*Problem description*:
Copy out each line of the material below with no changes.

*Available data*:

══════════════════════════════

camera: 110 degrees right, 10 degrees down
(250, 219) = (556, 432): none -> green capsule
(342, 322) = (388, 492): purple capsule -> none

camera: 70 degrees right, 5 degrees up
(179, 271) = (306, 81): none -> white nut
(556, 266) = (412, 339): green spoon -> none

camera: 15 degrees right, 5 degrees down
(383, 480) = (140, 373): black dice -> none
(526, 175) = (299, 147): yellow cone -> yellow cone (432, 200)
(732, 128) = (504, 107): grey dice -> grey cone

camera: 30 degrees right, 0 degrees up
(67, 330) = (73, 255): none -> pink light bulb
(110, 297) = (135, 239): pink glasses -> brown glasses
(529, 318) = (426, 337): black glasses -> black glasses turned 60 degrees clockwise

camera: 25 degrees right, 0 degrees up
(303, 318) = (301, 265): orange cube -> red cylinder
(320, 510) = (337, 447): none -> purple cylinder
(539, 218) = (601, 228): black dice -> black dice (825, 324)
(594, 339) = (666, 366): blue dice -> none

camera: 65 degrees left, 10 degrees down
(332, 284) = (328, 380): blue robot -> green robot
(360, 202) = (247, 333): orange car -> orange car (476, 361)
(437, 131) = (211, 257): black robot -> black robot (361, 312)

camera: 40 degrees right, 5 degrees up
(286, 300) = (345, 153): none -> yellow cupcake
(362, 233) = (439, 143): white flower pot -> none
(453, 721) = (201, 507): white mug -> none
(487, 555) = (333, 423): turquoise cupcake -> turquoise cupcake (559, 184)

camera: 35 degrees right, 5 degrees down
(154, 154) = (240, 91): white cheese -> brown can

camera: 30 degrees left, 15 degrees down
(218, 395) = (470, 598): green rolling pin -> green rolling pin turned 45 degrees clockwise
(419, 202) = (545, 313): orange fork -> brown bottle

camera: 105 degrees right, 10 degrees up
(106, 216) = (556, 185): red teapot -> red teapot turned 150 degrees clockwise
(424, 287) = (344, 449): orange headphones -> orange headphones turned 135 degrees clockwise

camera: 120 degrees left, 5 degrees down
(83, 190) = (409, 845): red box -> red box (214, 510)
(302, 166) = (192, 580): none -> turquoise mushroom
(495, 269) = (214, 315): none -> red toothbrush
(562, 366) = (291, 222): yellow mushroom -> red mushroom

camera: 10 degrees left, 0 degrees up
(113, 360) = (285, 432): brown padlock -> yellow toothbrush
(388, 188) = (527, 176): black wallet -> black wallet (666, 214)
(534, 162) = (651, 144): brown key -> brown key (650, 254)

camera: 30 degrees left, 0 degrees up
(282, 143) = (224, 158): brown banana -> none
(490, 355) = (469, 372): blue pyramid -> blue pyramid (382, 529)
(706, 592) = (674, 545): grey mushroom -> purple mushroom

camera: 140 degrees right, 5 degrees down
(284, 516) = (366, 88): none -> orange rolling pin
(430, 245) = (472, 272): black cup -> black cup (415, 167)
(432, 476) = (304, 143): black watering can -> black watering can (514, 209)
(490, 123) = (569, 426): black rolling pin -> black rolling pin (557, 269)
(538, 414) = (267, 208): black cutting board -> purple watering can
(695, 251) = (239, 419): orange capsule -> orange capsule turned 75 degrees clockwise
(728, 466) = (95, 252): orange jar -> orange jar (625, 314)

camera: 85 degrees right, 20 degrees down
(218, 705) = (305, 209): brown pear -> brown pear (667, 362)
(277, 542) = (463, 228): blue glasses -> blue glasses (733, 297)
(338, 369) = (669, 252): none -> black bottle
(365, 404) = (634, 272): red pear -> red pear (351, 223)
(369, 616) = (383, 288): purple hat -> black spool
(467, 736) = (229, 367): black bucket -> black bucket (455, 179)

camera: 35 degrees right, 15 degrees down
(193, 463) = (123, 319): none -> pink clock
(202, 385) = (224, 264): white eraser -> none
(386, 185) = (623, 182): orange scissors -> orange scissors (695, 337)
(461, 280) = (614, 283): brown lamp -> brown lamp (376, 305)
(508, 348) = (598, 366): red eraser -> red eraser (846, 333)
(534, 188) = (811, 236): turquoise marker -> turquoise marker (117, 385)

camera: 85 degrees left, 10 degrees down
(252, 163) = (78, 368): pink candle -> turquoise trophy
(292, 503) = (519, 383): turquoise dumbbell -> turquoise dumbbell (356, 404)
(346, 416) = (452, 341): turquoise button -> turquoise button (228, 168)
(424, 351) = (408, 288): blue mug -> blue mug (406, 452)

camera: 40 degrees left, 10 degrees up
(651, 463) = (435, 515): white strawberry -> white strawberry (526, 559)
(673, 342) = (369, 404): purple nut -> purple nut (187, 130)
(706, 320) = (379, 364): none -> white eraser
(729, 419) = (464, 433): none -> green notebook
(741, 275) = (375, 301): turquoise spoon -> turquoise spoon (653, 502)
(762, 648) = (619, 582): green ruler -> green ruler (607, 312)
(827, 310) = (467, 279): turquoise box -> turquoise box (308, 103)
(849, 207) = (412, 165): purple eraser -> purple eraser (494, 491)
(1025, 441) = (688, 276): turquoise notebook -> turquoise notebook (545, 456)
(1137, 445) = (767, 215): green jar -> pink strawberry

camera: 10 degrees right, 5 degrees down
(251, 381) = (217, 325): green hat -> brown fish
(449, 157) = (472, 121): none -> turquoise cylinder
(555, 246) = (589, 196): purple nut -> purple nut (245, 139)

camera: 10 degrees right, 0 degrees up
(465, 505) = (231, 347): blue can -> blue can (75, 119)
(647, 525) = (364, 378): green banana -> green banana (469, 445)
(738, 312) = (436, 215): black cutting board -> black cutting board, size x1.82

══════════════════════════════

*Result*:
camera: 110 degrees right, 10 degrees down
(250, 219) = (556, 432): none -> green capsule
(342, 322) = (388, 492): purple capsule -> none

camera: 70 degrees right, 5 degrees up
(179, 271) = (306, 81): none -> white nut
(556, 266) = (412, 339): green spoon -> none

camera: 15 degrees right, 5 degrees down
(383, 480) = (140, 373): black dice -> none
(526, 175) = (299, 147): yellow cone -> yellow cone (432, 200)
(732, 128) = (504, 107): grey dice -> grey cone

camera: 30 degrees right, 0 degrees up
(67, 330) = (73, 255): none -> pink light bulb
(110, 297) = (135, 239): pink glasses -> brown glasses
(529, 318) = (426, 337): black glasses -> black glasses turned 60 degrees clockwise

camera: 25 degrees right, 0 degrees up
(303, 318) = (301, 265): orange cube -> red cylinder
(320, 510) = (337, 447): none -> purple cylinder
(539, 218) = (601, 228): black dice -> black dice (825, 324)
(594, 339) = (666, 366): blue dice -> none

camera: 65 degrees left, 10 degrees down
(332, 284) = (328, 380): blue robot -> green robot
(360, 202) = (247, 333): orange car -> orange car (476, 361)
(437, 131) = (211, 257): black robot -> black robot (361, 312)

camera: 40 degrees right, 5 degrees up
(286, 300) = (345, 153): none -> yellow cupcake
(362, 233) = (439, 143): white flower pot -> none
(453, 721) = (201, 507): white mug -> none
(487, 555) = (333, 423): turquoise cupcake -> turquoise cupcake (559, 184)

camera: 35 degrees right, 5 degrees down
(154, 154) = (240, 91): white cheese -> brown can

camera: 30 degrees left, 15 degrees down
(218, 395) = (470, 598): green rolling pin -> green rolling pin turned 45 degrees clockwise
(419, 202) = (545, 313): orange fork -> brown bottle

camera: 105 degrees right, 10 degrees up
(106, 216) = (556, 185): red teapot -> red teapot turned 150 degrees clockwise
(424, 287) = (344, 449): orange headphones -> orange headphones turned 135 degrees clockwise

camera: 120 degrees left, 5 degrees down
(83, 190) = (409, 845): red box -> red box (214, 510)
(302, 166) = (192, 580): none -> turquoise mushroom
(495, 269) = (214, 315): none -> red toothbrush
(562, 366) = (291, 222): yellow mushroom -> red mushroom

camera: 10 degrees left, 0 degrees up
(113, 360) = (285, 432): brown padlock -> yellow toothbrush
(388, 188) = (527, 176): black wallet -> black wallet (666, 214)
(534, 162) = (651, 144): brown key -> brown key (650, 254)

camera: 30 degrees left, 0 degrees up
(282, 143) = (224, 158): brown banana -> none
(490, 355) = (469, 372): blue pyramid -> blue pyramid (382, 529)
(706, 592) = (674, 545): grey mushroom -> purple mushroom

camera: 140 degrees right, 5 degrees down
(284, 516) = (366, 88): none -> orange rolling pin
(430, 245) = (472, 272): black cup -> black cup (415, 167)
(432, 476) = (304, 143): black watering can -> black watering can (514, 209)
(490, 123) = (569, 426): black rolling pin -> black rolling pin (557, 269)
(538, 414) = (267, 208): black cutting board -> purple watering can
(695, 251) = (239, 419): orange capsule -> orange capsule turned 75 degrees clockwise
(728, 466) = (95, 252): orange jar -> orange jar (625, 314)

camera: 85 degrees right, 20 degrees down
(218, 705) = (305, 209): brown pear -> brown pear (667, 362)
(277, 542) = (463, 228): blue glasses -> blue glasses (733, 297)
(338, 369) = (669, 252): none -> black bottle
(365, 404) = (634, 272): red pear -> red pear (351, 223)
(369, 616) = (383, 288): purple hat -> black spool
(467, 736) = (229, 367): black bucket -> black bucket (455, 179)

camera: 35 degrees right, 15 degrees down
(193, 463) = (123, 319): none -> pink clock
(202, 385) = (224, 264): white eraser -> none
(386, 185) = (623, 182): orange scissors -> orange scissors (695, 337)
(461, 280) = (614, 283): brown lamp -> brown lamp (376, 305)
(508, 348) = (598, 366): red eraser -> red eraser (846, 333)
(534, 188) = (811, 236): turquoise marker -> turquoise marker (117, 385)

camera: 85 degrees left, 10 degrees down
(252, 163) = (78, 368): pink candle -> turquoise trophy
(292, 503) = (519, 383): turquoise dumbbell -> turquoise dumbbell (356, 404)
(346, 416) = (452, 341): turquoise button -> turquoise button (228, 168)
(424, 351) = (408, 288): blue mug -> blue mug (406, 452)

camera: 40 degrees left, 10 degrees up
(651, 463) = (435, 515): white strawberry -> white strawberry (526, 559)
(673, 342) = (369, 404): purple nut -> purple nut (187, 130)
(706, 320) = (379, 364): none -> white eraser
(729, 419) = (464, 433): none -> green notebook
(741, 275) = (375, 301): turquoise spoon -> turquoise spoon (653, 502)
(762, 648) = (619, 582): green ruler -> green ruler (607, 312)
(827, 310) = (467, 279): turquoise box -> turquoise box (308, 103)
(849, 207) = (412, 165): purple eraser -> purple eraser (494, 491)
(1025, 441) = (688, 276): turquoise notebook -> turquoise notebook (545, 456)
(1137, 445) = (767, 215): green jar -> pink strawberry

camera: 10 degrees right, 5 degrees down
(251, 381) = (217, 325): green hat -> brown fish
(449, 157) = (472, 121): none -> turquoise cylinder
(555, 246) = (589, 196): purple nut -> purple nut (245, 139)

camera: 10 degrees right, 0 degrees up
(465, 505) = (231, 347): blue can -> blue can (75, 119)
(647, 525) = (364, 378): green banana -> green banana (469, 445)
(738, 312) = (436, 215): black cutting board -> black cutting board, size x1.82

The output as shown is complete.